### [What to produce]
The entries that follow should be reproduced exactly, with no images carried over.

__________

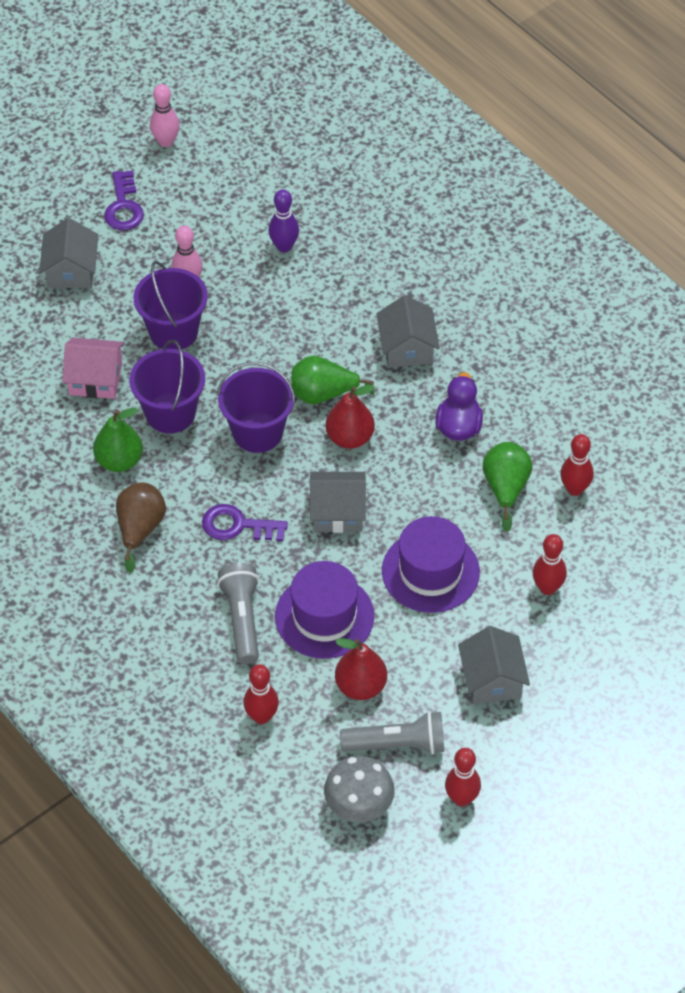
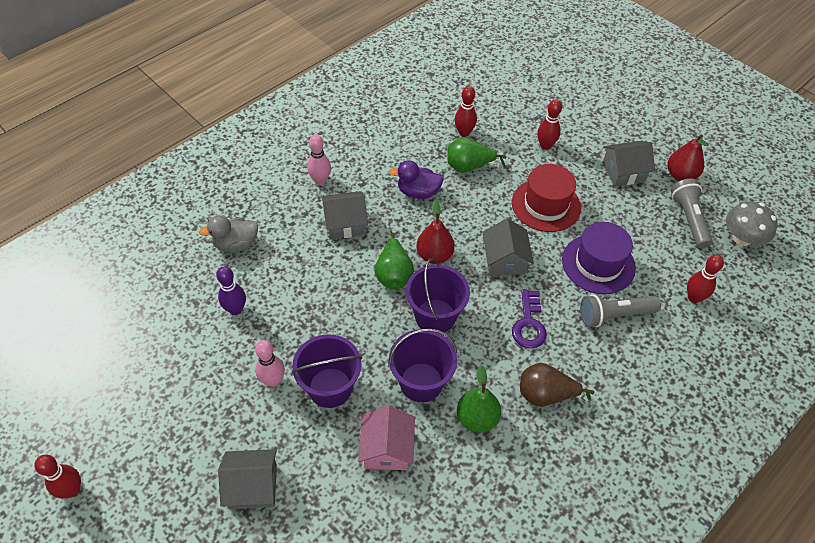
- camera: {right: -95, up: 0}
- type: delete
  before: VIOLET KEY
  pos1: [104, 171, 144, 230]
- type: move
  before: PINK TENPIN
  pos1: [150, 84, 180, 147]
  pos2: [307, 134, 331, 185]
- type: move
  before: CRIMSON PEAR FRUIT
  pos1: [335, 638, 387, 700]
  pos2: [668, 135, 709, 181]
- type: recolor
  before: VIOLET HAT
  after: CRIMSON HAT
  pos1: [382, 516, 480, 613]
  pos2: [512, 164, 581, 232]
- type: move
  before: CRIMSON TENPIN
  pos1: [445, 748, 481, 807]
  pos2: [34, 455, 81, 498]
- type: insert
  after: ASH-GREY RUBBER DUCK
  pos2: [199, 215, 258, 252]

__________

### [Output of the task]
- camera: {right: -95, up: 0}
- type: delete
  before: VIOLET KEY
  pos1: [104, 171, 144, 230]
- type: move
  before: PINK TENPIN
  pos1: [150, 84, 180, 147]
  pos2: [307, 134, 331, 185]
- type: move
  before: CRIMSON PEAR FRUIT
  pos1: [335, 638, 387, 700]
  pos2: [668, 135, 709, 181]
- type: recolor
  before: VIOLET HAT
  after: CRIMSON HAT
  pos1: [382, 516, 480, 613]
  pos2: [512, 164, 581, 232]
- type: move
  before: CRIMSON TENPIN
  pos1: [445, 748, 481, 807]
  pos2: [34, 455, 81, 498]
- type: insert
  after: ASH-GREY RUBBER DUCK
  pos2: [199, 215, 258, 252]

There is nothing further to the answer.